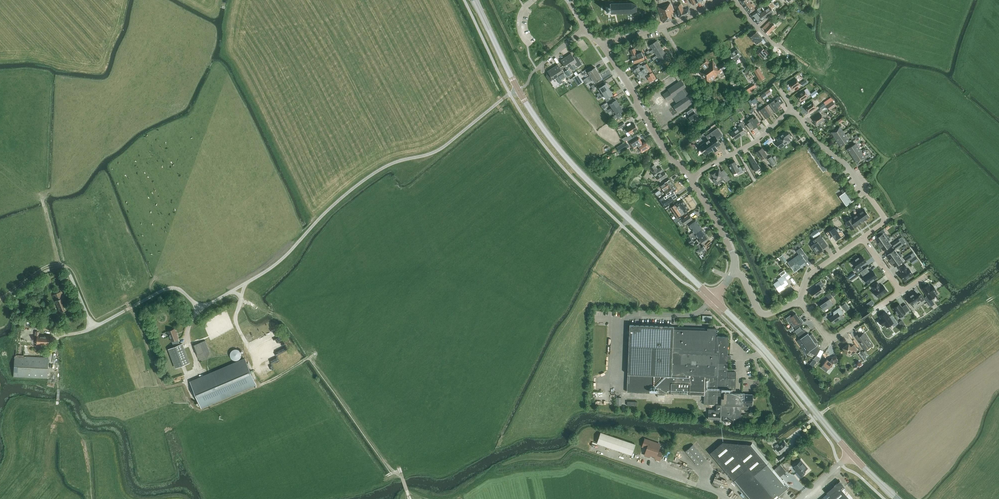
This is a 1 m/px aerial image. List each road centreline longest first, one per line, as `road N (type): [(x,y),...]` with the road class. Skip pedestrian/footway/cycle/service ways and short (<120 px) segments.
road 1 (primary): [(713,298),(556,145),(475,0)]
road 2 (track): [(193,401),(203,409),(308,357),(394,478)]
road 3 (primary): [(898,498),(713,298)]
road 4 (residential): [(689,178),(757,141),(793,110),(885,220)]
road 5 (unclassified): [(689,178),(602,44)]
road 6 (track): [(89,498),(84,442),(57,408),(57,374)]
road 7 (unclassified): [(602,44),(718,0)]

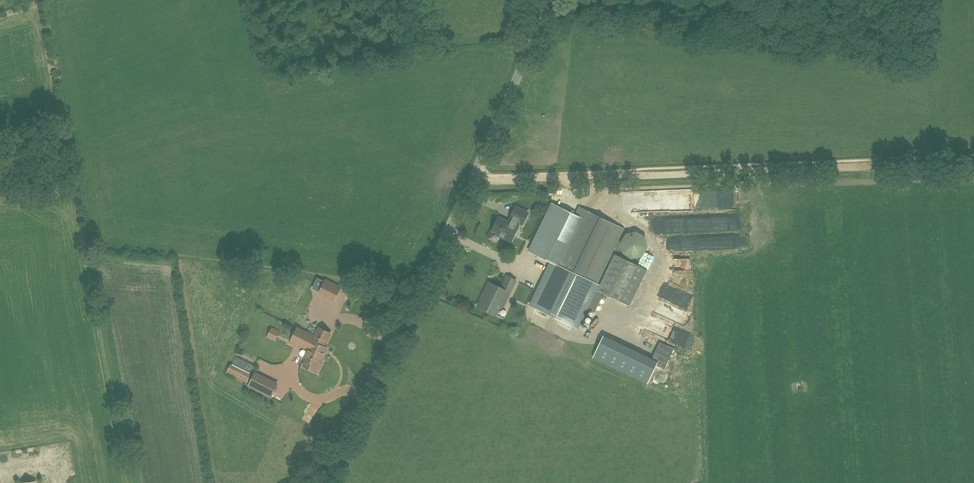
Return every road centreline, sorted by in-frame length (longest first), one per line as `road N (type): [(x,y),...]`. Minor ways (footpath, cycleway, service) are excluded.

(Activity) An exact copy of the records is required. Pictures do not belong in it.

(Exercise result)
This is a 1 m/px aerial image. List each road centreline longest first, one per line, as `road N (type): [(x,y),...]` with the road class. Skip pedestrian/footway/cycle/service ways and short (<120 px) segments.
road 1 (primary): [(713,298),(556,145),(475,0)]
road 2 (track): [(193,401),(203,409),(308,357),(394,478)]
road 3 (primary): [(898,498),(713,298)]
road 4 (residential): [(689,178),(757,141),(793,110),(885,220)]
road 5 (unclassified): [(689,178),(602,44)]
road 6 (track): [(89,498),(84,442),(57,408),(57,374)]
road 7 (unclassified): [(602,44),(718,0)]

Return every road centreline, sorted by in-frame length (longest first), one per line as `road N (type): [(x,y),...]`. Minor ways (footpath, cycleway, service) are excluded.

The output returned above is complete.